**REQUIREMENT**
Copy out each line below in which the string "none" appears.

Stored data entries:
------------------------------------------------

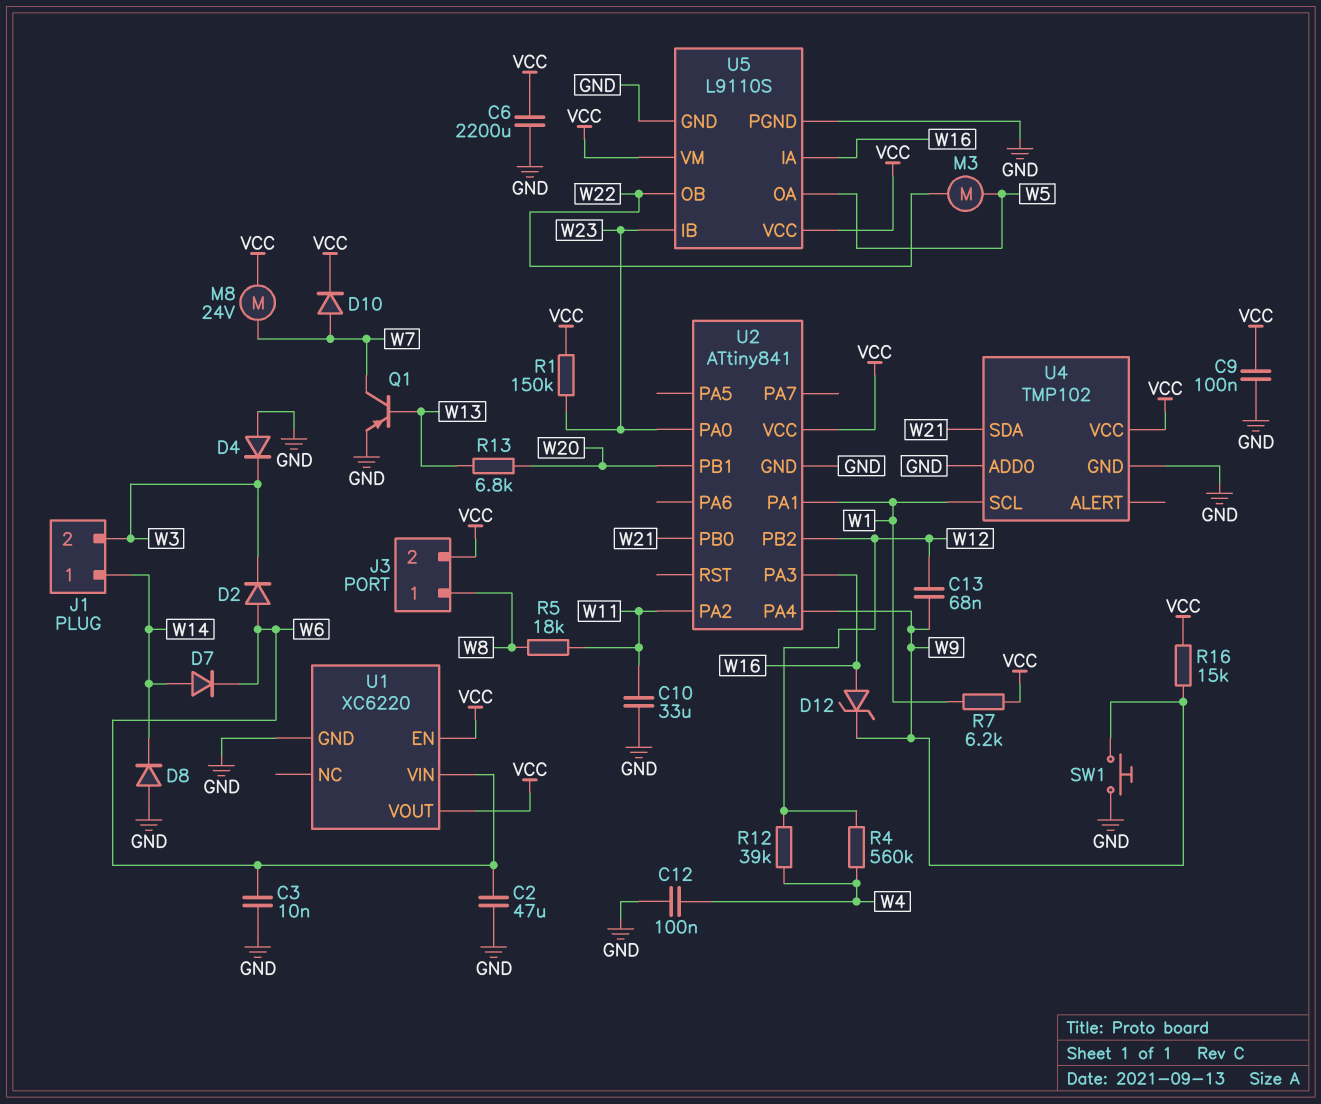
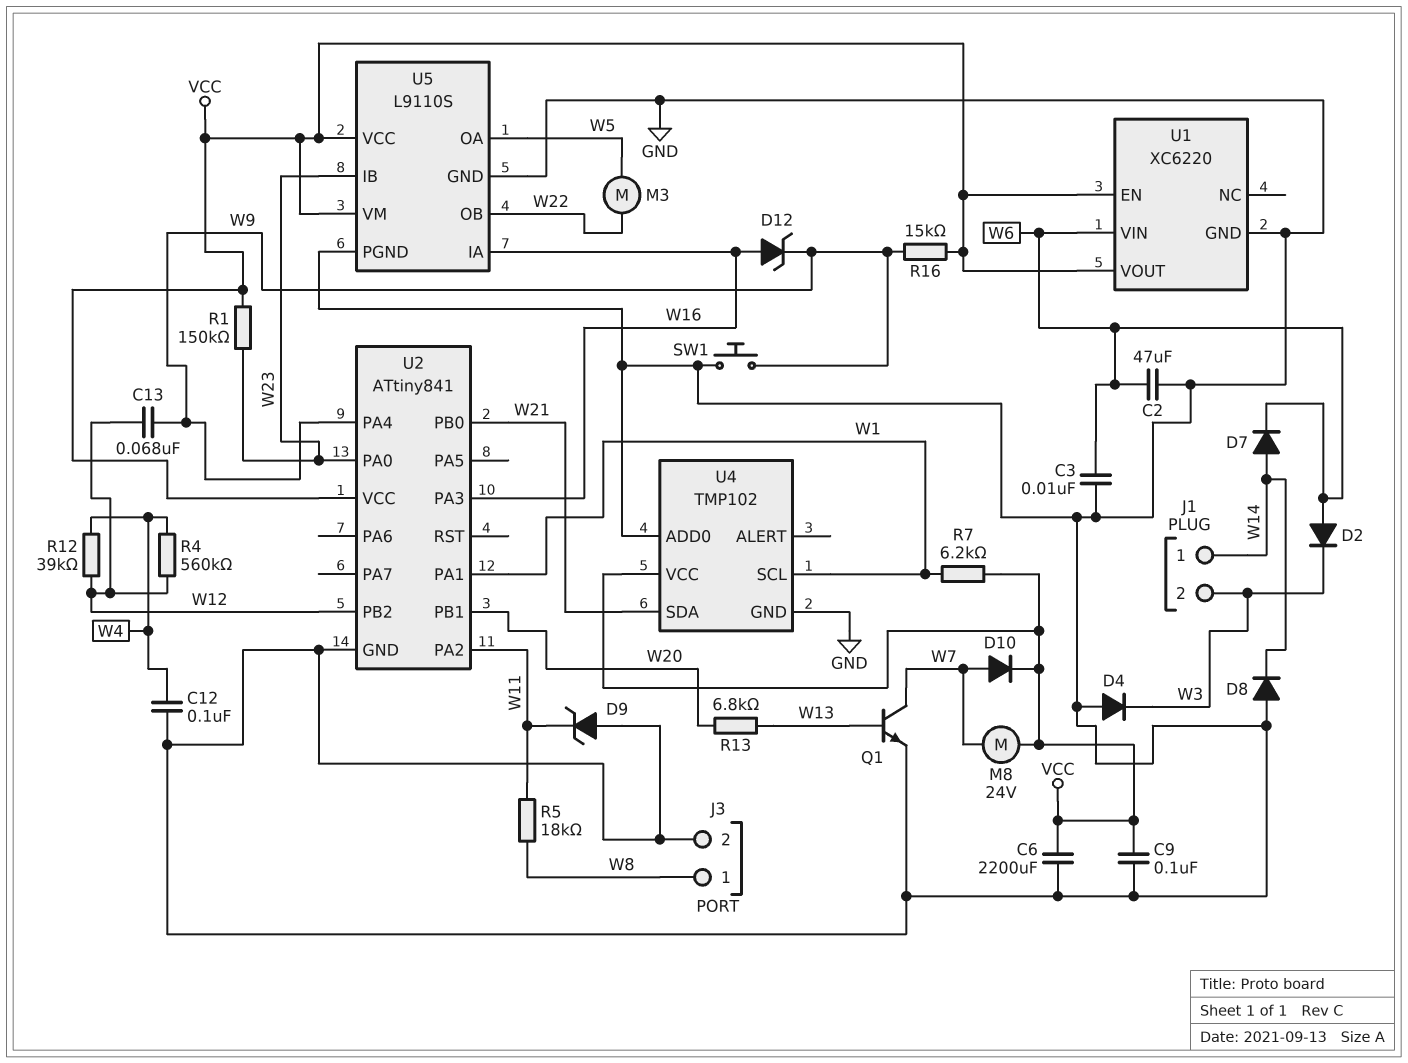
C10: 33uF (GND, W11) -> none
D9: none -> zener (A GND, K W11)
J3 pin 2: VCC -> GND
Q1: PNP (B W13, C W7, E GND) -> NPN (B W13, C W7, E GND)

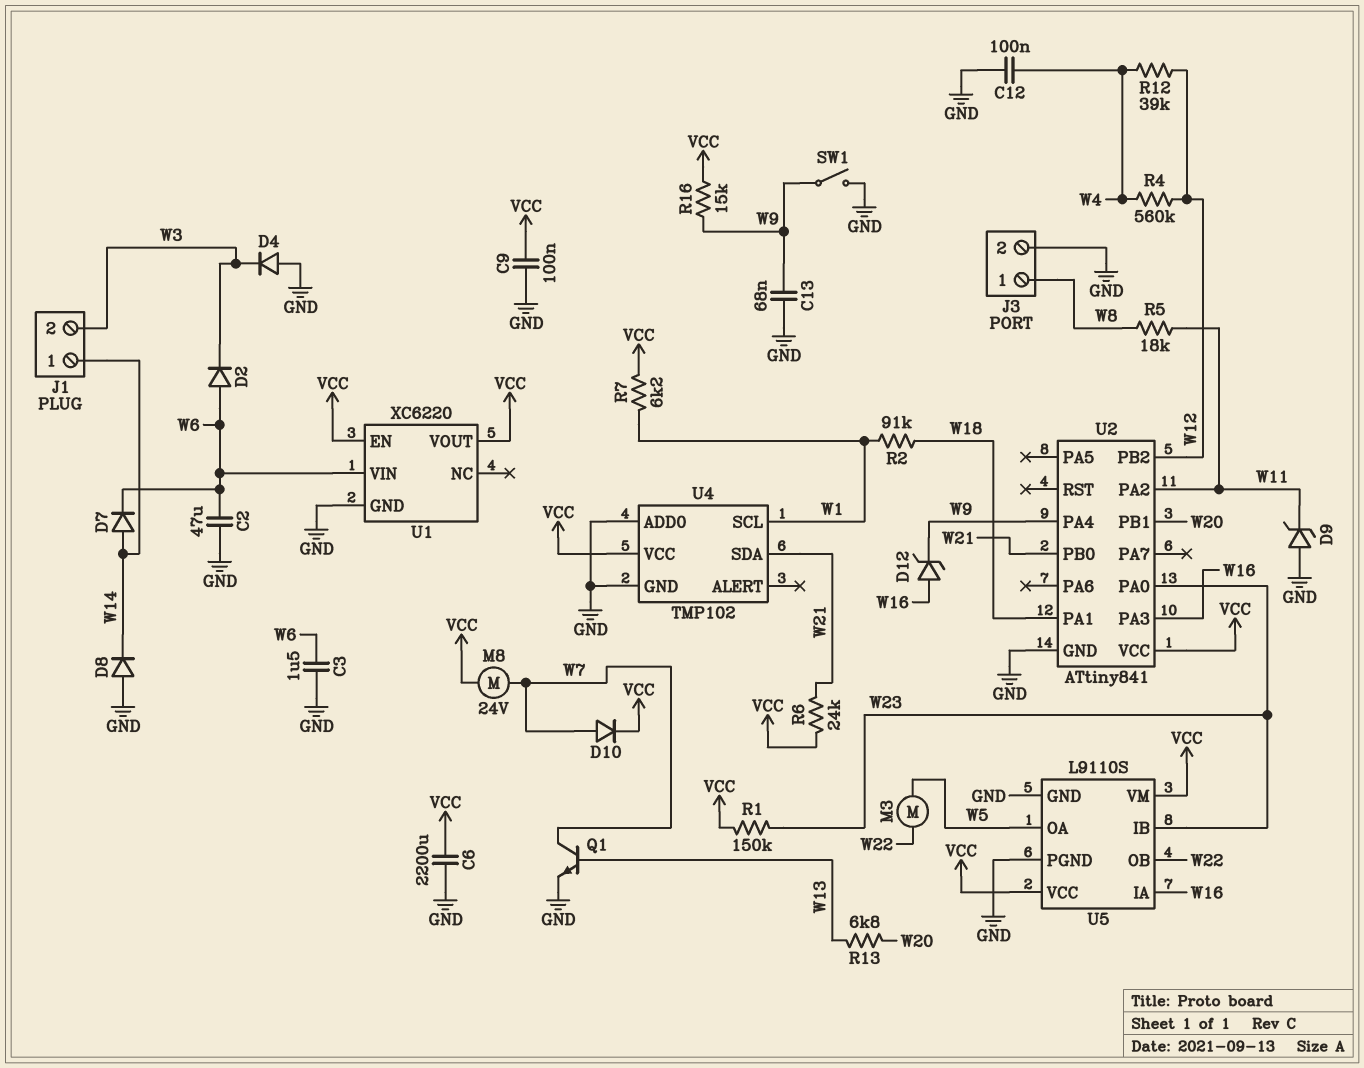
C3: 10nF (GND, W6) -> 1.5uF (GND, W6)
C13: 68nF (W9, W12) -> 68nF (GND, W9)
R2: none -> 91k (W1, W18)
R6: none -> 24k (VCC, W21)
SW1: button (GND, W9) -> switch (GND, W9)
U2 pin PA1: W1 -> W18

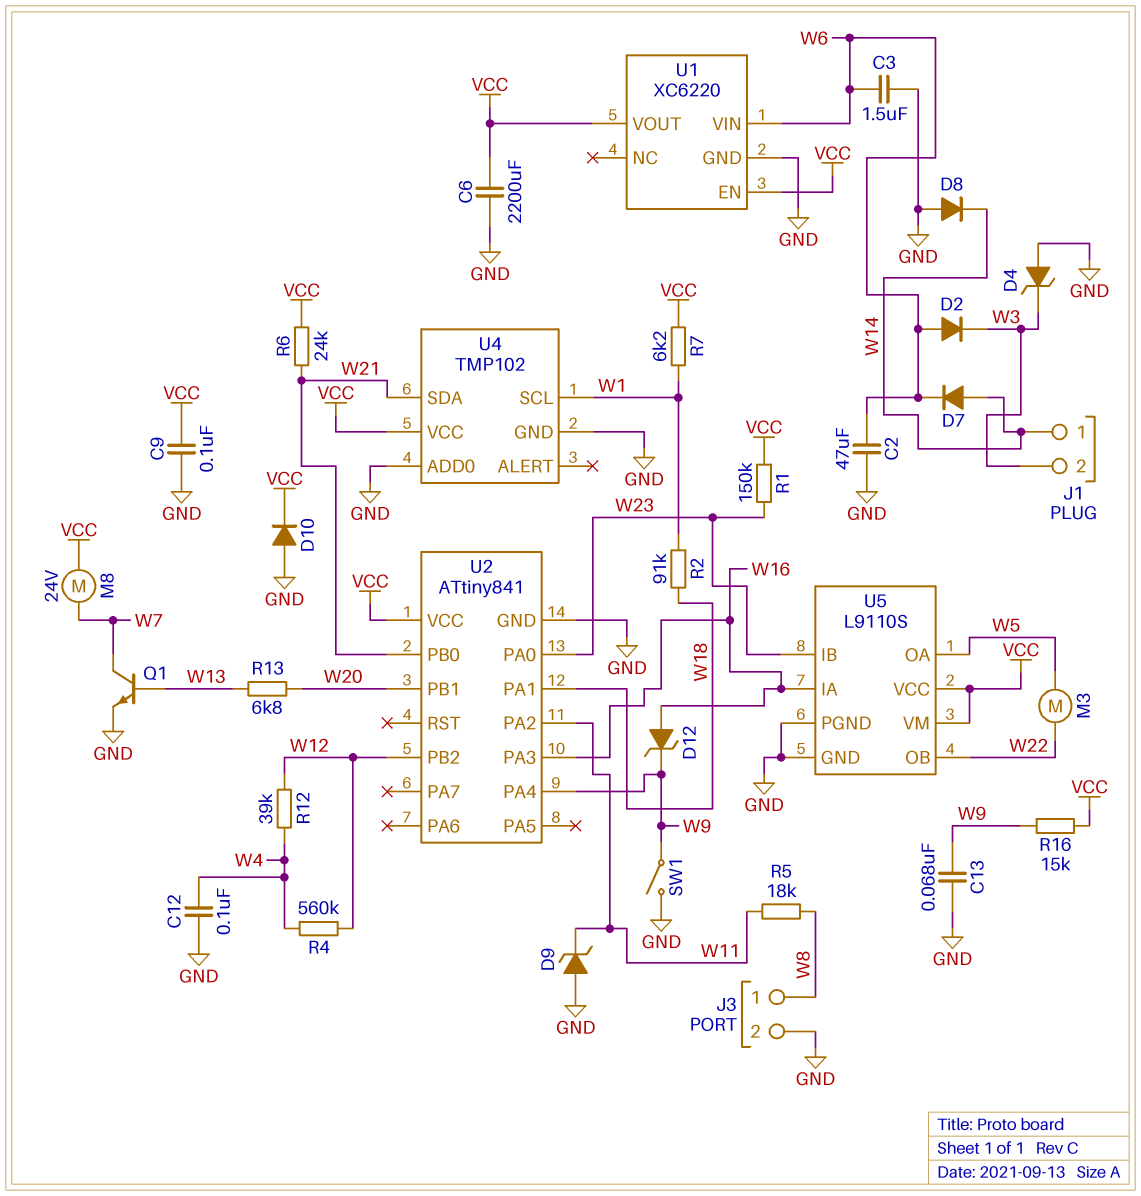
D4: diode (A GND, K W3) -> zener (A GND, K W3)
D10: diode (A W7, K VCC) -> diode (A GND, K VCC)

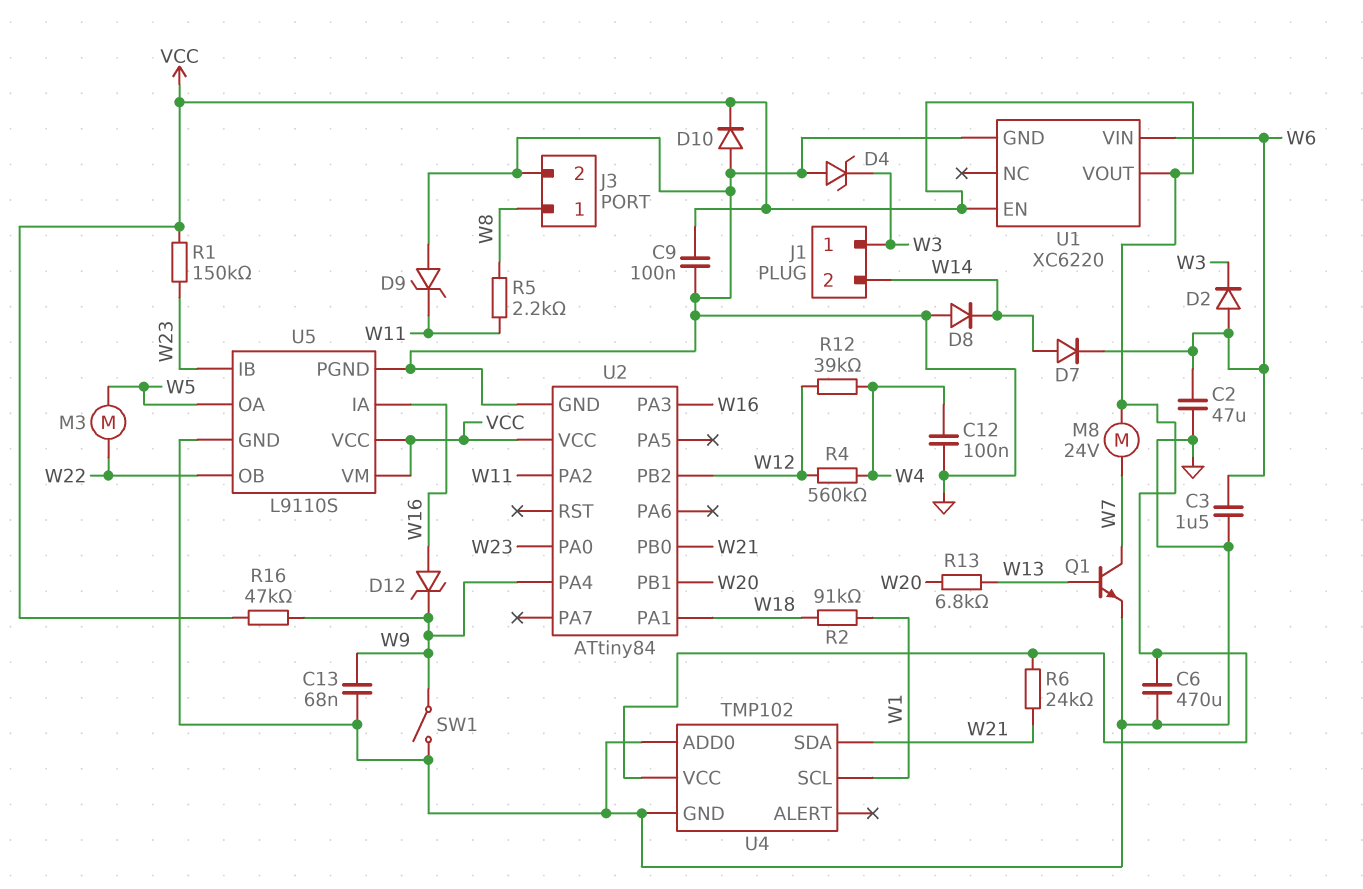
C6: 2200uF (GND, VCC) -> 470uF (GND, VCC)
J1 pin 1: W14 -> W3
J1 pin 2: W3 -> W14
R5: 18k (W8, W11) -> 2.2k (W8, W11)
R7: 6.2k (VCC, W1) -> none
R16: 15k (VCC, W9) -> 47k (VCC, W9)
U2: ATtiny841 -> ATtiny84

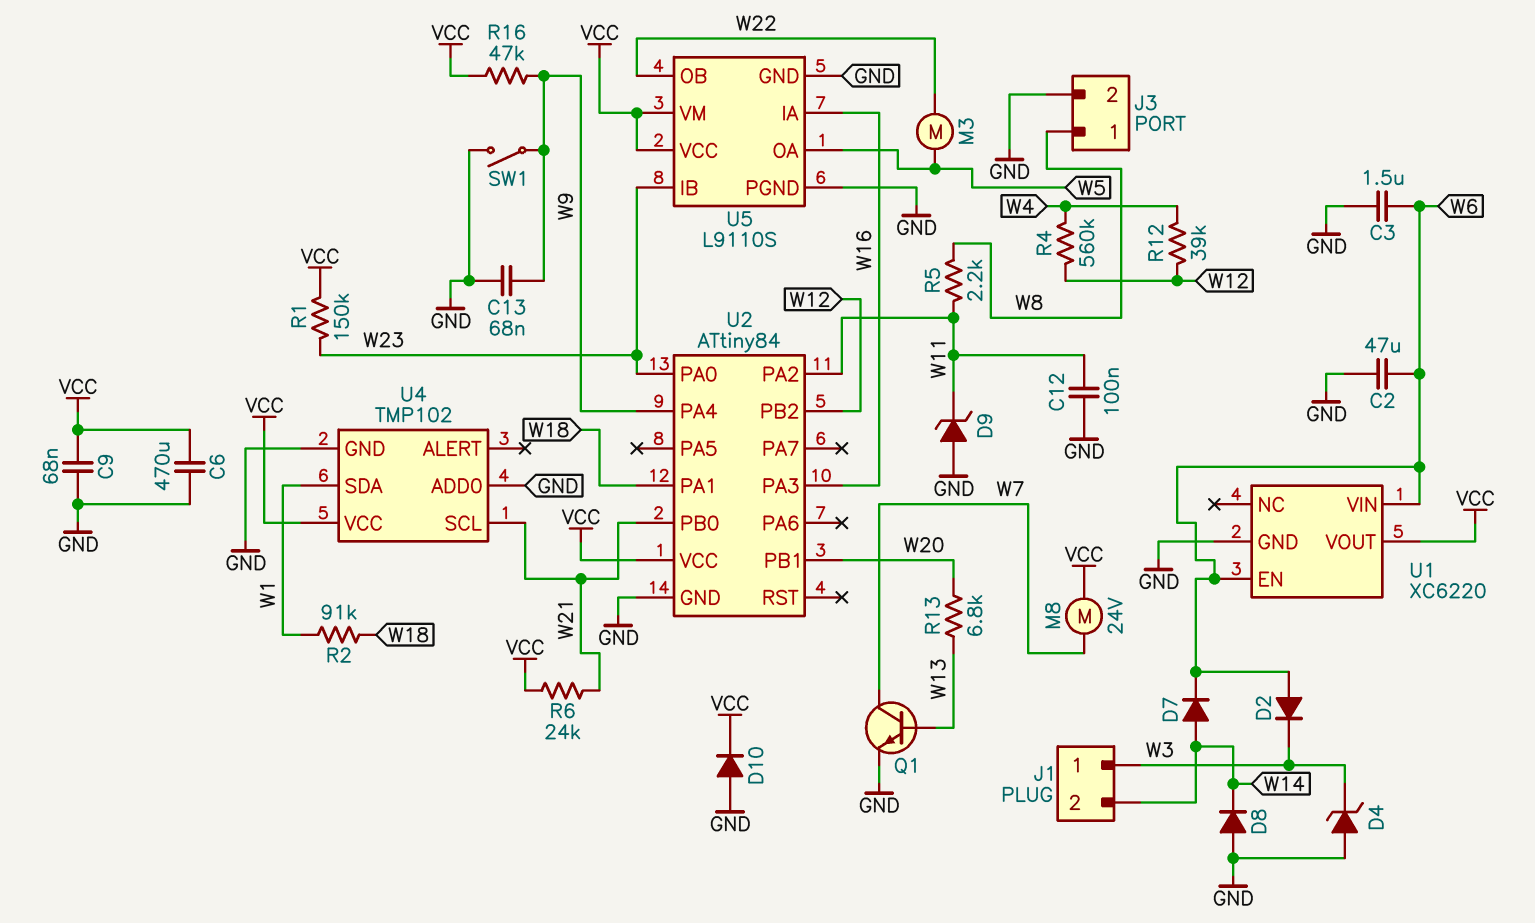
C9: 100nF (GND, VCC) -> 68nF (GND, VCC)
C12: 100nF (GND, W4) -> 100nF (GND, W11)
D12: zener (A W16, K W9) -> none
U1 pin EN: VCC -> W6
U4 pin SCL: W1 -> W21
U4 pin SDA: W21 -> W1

------------------------------------------------

**RESPONSE TO THIS EXERCISE**
C10: 33uF (GND, W11) -> none
D9: none -> zener (A GND, K W11)
R2: none -> 91k (W1, W18)
R6: none -> 24k (VCC, W21)
R7: 6.2k (VCC, W1) -> none
D12: zener (A W16, K W9) -> none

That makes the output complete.